EXERCISE DETAILS:
Please output the section of the listing below that opens with the line containing "pink headphones: 10 -> 11" and closes with the line containing "white button: 6 -> 2", exactly and with nothing else.

○ ○ ○

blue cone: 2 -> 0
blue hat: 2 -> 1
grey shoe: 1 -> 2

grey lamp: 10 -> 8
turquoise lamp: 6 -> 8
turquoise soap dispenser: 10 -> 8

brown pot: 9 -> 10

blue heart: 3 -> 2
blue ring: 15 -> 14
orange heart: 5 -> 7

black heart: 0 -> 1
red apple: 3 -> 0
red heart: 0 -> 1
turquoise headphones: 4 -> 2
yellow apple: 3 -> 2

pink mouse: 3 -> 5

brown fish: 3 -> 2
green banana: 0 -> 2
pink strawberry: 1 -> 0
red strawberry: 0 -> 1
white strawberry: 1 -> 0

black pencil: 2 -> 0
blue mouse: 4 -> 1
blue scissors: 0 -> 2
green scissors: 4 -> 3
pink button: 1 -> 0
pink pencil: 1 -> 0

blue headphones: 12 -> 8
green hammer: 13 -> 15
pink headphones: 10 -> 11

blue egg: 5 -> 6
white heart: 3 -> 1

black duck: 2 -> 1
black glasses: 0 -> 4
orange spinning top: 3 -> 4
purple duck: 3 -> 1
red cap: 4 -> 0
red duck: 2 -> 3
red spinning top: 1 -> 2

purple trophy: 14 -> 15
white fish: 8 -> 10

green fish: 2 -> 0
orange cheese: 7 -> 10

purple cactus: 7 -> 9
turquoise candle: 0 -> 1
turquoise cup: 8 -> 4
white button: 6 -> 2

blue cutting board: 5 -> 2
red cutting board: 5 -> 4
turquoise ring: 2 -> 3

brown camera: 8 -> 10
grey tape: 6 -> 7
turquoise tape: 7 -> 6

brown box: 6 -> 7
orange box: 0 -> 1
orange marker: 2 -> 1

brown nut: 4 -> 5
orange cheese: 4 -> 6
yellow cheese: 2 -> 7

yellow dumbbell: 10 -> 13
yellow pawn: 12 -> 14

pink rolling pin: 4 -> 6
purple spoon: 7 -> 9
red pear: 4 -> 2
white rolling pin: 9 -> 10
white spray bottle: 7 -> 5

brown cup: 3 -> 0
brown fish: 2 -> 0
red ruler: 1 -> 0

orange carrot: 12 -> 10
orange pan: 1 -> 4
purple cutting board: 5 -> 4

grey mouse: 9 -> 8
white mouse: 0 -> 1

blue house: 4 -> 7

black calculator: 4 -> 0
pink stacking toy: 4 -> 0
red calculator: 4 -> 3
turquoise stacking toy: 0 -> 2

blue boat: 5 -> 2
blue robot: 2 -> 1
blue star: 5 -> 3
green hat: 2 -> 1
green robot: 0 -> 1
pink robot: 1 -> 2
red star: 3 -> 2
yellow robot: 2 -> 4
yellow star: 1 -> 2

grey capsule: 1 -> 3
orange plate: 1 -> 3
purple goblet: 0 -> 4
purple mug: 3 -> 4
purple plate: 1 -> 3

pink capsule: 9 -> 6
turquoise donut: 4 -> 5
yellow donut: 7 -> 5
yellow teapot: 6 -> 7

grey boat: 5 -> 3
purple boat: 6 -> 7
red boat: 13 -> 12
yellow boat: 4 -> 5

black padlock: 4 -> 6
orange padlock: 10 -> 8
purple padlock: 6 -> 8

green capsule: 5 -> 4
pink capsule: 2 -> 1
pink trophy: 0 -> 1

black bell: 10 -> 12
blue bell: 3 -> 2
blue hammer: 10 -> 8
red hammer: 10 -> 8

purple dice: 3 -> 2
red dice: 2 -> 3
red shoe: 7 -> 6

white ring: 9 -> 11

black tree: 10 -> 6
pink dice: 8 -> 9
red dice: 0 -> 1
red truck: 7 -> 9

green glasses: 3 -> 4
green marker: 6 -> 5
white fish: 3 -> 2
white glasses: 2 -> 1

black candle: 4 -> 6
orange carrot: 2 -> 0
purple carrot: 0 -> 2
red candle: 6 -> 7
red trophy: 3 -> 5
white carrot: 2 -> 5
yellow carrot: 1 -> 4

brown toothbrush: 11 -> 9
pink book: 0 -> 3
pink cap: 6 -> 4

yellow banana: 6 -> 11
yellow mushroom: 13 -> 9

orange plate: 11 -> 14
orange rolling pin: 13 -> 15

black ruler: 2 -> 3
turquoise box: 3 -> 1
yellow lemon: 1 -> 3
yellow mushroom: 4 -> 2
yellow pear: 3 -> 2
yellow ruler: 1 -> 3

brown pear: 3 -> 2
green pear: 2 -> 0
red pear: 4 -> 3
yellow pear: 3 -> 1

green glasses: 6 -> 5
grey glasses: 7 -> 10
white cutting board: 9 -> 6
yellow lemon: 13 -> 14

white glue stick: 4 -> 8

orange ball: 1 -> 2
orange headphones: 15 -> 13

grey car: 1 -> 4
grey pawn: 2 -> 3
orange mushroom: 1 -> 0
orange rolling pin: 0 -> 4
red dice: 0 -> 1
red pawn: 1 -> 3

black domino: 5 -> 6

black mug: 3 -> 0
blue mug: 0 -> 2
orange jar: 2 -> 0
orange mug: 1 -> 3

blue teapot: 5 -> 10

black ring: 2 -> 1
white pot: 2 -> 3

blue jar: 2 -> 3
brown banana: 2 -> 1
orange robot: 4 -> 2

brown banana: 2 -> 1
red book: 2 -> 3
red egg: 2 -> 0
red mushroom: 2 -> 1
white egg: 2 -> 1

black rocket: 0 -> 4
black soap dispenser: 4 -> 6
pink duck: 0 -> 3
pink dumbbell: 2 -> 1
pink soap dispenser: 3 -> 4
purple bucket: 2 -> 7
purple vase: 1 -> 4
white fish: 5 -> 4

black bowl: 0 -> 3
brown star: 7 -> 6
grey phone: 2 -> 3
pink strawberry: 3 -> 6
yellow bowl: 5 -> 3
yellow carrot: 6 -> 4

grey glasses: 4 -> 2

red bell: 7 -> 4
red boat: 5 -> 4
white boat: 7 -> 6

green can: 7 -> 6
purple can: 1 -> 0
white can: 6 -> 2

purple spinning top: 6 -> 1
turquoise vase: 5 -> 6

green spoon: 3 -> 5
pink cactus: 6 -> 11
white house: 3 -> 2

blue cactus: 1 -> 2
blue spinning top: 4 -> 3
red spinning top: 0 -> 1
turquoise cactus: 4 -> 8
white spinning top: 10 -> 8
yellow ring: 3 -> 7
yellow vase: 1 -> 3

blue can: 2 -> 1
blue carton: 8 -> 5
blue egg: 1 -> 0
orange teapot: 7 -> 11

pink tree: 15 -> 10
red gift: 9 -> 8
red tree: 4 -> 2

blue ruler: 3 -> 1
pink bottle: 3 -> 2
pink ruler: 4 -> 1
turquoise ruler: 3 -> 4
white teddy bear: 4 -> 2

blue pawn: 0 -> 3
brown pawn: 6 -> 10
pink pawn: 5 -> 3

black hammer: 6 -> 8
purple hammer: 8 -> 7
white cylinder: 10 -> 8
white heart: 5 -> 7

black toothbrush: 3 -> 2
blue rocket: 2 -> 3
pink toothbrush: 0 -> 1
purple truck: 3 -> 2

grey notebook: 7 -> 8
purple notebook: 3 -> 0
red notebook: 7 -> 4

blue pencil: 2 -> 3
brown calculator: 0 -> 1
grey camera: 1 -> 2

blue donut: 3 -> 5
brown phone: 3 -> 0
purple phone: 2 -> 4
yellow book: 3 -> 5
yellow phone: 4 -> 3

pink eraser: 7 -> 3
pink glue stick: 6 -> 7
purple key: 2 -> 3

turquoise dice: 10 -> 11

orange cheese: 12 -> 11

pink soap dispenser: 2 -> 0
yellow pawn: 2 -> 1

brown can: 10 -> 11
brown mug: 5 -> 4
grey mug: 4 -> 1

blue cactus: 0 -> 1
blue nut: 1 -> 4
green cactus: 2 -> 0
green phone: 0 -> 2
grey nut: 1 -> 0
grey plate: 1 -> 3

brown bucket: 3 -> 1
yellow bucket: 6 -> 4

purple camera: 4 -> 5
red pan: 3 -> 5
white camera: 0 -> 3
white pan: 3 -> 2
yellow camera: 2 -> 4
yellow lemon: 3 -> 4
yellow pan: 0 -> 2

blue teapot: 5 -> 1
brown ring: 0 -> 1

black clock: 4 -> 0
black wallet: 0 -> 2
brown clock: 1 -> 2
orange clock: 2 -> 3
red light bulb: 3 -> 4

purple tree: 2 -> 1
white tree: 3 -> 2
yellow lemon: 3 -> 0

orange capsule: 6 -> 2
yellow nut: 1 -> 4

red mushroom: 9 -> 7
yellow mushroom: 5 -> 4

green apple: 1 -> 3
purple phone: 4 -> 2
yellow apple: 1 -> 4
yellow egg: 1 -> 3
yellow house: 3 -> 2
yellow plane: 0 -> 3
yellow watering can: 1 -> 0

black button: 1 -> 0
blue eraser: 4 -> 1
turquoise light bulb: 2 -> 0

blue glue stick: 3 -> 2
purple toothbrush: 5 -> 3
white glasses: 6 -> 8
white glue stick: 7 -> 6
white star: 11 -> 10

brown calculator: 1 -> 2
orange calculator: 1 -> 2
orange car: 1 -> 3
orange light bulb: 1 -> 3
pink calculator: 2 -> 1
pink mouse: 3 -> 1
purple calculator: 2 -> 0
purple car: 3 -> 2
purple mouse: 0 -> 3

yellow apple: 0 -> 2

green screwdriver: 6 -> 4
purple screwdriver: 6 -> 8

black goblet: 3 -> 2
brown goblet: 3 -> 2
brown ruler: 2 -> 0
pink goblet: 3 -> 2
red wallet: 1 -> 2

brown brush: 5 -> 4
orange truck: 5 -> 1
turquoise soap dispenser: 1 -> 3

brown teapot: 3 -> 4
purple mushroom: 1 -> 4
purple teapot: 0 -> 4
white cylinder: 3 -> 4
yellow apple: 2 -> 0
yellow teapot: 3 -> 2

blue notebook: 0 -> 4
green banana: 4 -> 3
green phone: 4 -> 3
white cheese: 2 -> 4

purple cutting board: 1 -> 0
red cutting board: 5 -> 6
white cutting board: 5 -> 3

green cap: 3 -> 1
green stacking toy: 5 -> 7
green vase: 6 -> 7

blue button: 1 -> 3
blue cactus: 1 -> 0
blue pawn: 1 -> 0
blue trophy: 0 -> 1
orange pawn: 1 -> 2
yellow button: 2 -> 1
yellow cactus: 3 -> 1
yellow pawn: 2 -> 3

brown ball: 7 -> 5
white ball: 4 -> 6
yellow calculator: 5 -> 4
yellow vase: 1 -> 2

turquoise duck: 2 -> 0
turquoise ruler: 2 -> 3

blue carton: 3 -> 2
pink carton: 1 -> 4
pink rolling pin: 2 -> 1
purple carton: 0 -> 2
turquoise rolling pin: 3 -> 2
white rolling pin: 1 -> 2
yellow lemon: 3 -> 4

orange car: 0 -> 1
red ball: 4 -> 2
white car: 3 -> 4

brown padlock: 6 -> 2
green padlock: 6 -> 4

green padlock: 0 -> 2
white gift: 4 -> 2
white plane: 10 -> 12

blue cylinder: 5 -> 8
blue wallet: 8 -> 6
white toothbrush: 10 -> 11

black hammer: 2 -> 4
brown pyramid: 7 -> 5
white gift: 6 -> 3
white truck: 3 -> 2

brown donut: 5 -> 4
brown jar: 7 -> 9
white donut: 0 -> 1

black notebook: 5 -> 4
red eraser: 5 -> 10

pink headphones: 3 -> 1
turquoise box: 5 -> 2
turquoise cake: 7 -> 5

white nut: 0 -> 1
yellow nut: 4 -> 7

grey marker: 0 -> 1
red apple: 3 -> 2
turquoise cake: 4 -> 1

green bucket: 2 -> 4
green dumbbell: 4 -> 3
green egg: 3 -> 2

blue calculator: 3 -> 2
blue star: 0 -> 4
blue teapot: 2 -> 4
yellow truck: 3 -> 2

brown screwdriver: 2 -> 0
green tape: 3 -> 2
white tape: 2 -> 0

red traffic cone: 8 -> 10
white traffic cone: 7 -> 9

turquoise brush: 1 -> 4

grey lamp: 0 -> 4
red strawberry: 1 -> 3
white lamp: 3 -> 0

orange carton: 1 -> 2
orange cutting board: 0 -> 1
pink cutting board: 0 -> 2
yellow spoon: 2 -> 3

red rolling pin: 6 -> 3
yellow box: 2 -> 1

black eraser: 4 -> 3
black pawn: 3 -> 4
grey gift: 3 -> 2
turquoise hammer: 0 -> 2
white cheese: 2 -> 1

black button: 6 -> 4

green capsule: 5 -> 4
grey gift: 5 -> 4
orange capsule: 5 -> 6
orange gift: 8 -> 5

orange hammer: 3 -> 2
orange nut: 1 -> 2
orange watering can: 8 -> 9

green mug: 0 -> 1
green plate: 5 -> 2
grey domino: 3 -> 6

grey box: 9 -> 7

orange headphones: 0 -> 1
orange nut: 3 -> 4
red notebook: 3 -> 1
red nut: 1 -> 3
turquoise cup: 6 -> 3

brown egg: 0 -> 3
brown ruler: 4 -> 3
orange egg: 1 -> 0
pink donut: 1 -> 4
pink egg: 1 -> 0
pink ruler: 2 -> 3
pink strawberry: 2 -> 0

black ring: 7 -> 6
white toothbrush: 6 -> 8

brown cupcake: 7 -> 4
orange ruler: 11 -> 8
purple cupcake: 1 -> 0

○ ○ ○

YOUR SOLUTION:
pink headphones: 10 -> 11

blue egg: 5 -> 6
white heart: 3 -> 1

black duck: 2 -> 1
black glasses: 0 -> 4
orange spinning top: 3 -> 4
purple duck: 3 -> 1
red cap: 4 -> 0
red duck: 2 -> 3
red spinning top: 1 -> 2

purple trophy: 14 -> 15
white fish: 8 -> 10

green fish: 2 -> 0
orange cheese: 7 -> 10

purple cactus: 7 -> 9
turquoise candle: 0 -> 1
turquoise cup: 8 -> 4
white button: 6 -> 2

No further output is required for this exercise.